Problem requirements. From the entries below, please output exactly the lines starting at the one containing "The black padlock" and ending at the one containing "The second view lost the brown", both included.

Supplied entries.
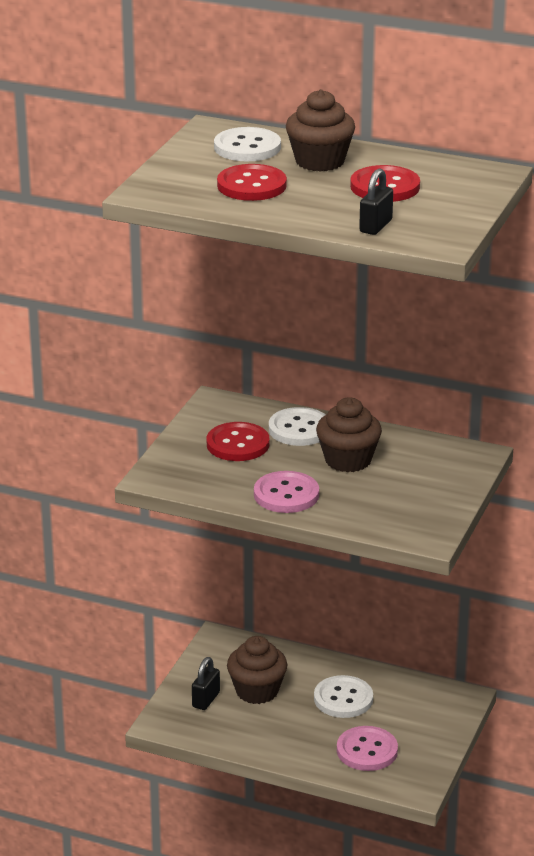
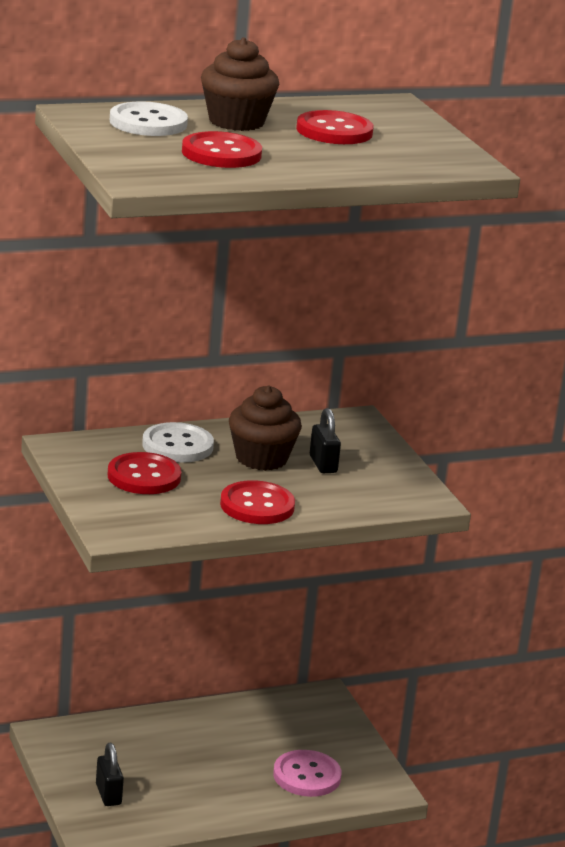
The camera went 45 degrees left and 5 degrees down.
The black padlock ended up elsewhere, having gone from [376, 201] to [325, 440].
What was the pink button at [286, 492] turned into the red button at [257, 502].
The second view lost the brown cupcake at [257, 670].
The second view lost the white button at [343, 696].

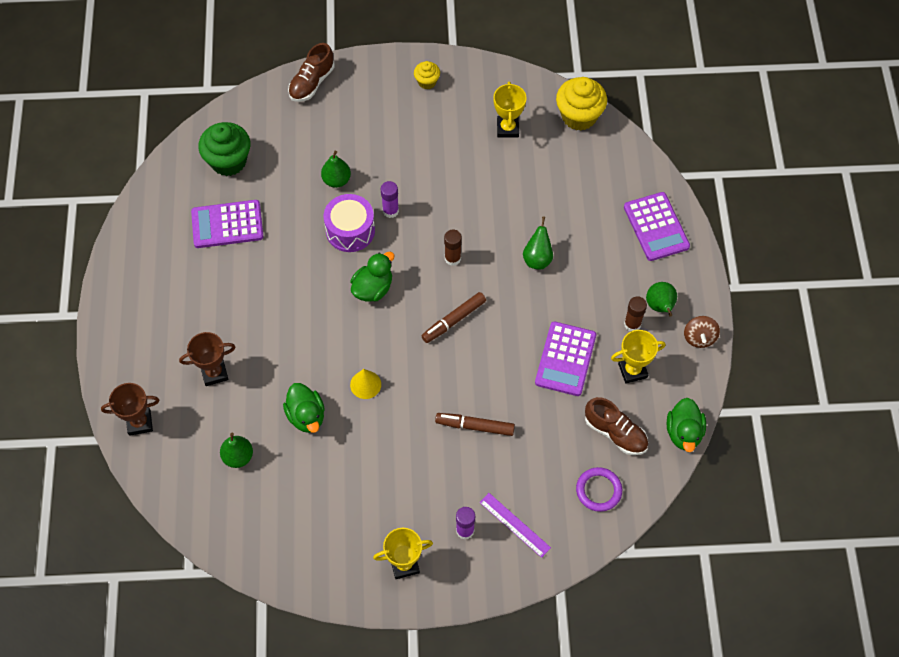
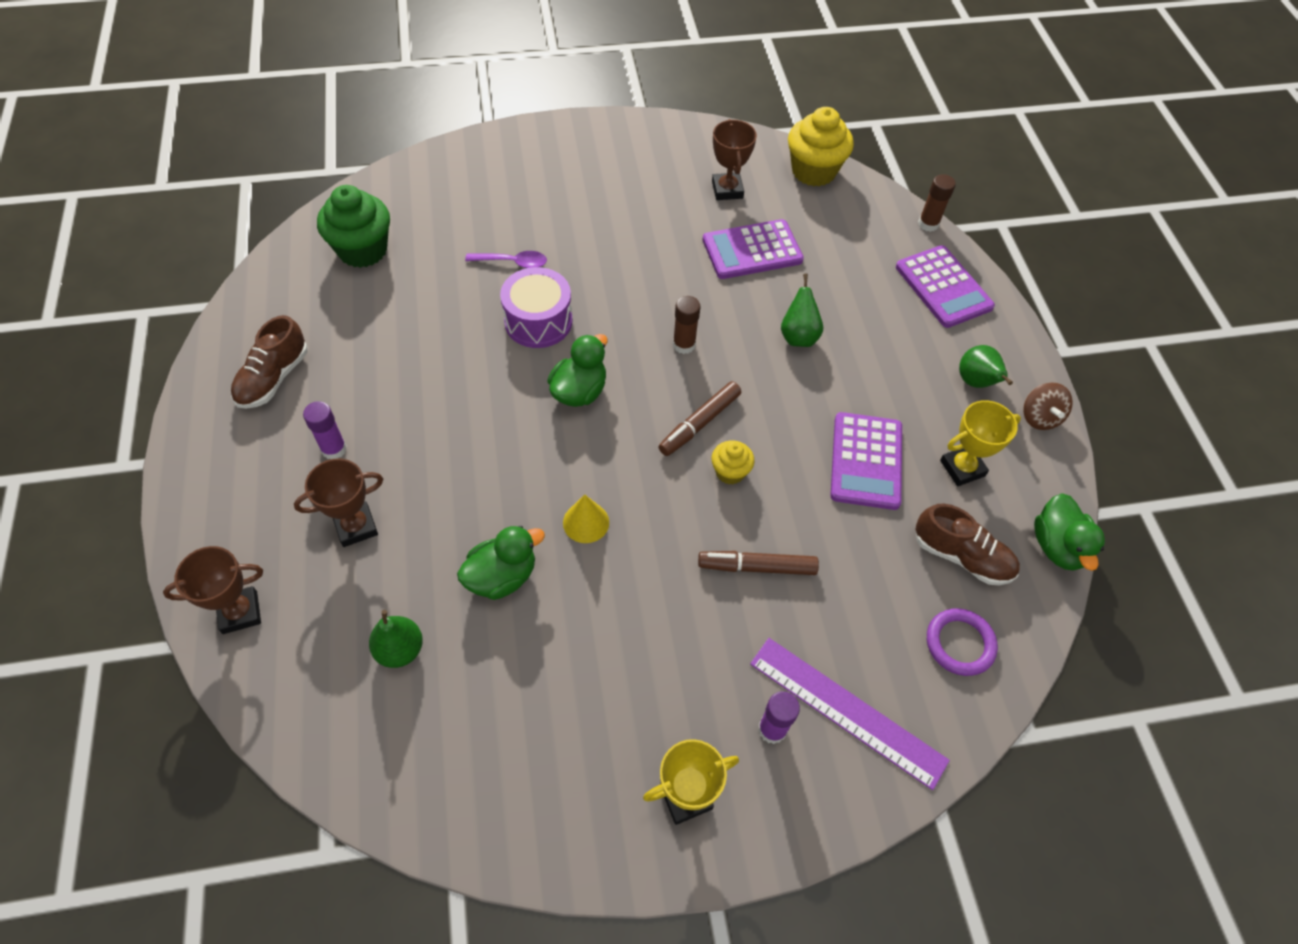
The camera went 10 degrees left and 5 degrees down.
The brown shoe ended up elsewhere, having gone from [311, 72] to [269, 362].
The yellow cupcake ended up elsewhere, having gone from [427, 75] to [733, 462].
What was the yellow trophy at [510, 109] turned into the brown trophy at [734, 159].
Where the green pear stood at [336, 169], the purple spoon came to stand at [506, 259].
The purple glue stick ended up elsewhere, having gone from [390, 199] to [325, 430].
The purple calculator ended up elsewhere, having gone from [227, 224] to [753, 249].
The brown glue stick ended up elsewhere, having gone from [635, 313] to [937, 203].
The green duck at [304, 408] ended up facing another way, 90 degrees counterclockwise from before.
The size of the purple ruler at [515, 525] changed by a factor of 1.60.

Result.
The black padlock ended up elsewhere, having gone from [376, 201] to [325, 440].
What was the pink button at [286, 492] turned into the red button at [257, 502].
The second view lost the brown cupcake at [257, 670].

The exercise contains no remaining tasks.